## RAW DATA
*** Block opens ***

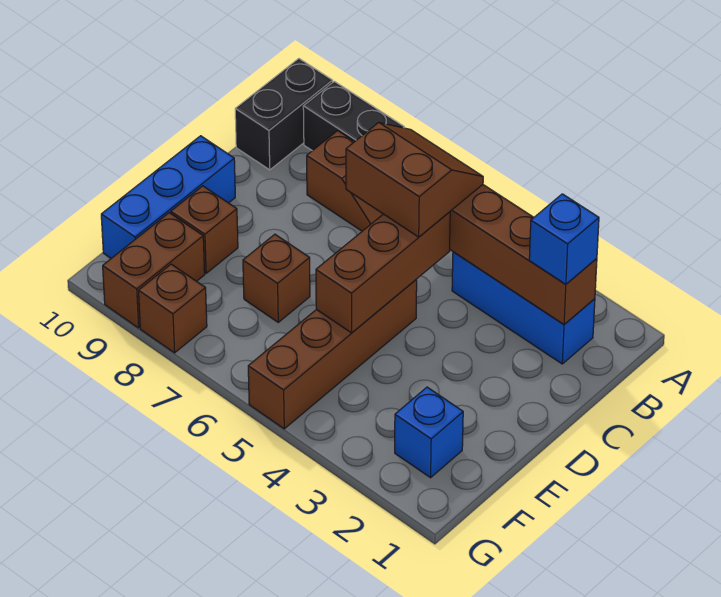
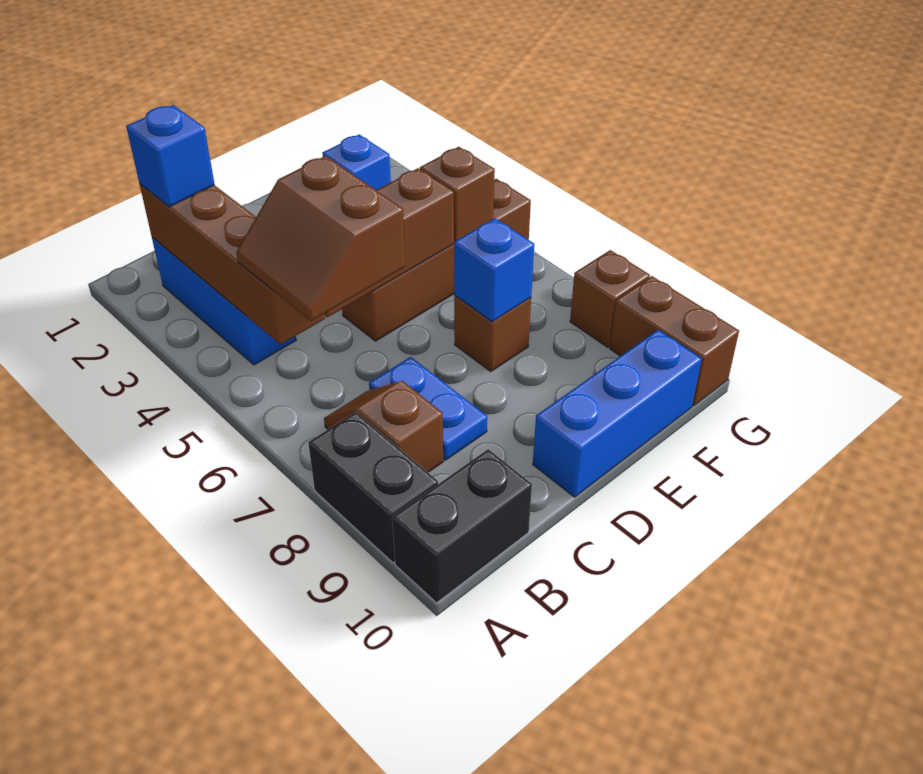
none -> blue plate C7:C8 level 1
none -> blue brick E7 level 2
brown brick E9 level 1 -> brown brick F5 level 2
brown brick F9:G9 level 1 -> brown brick G9:G10 level 1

*** Block closes ***

## PROBLEM TO SOLVE
Once you reach the line containing "brown brick E9", output that line and each one after it exactly, ending with the final line of the listing and adding nothing else.

## EXERCISE ANSWER
brown brick E9 level 1 -> brown brick F5 level 2
brown brick F9:G9 level 1 -> brown brick G9:G10 level 1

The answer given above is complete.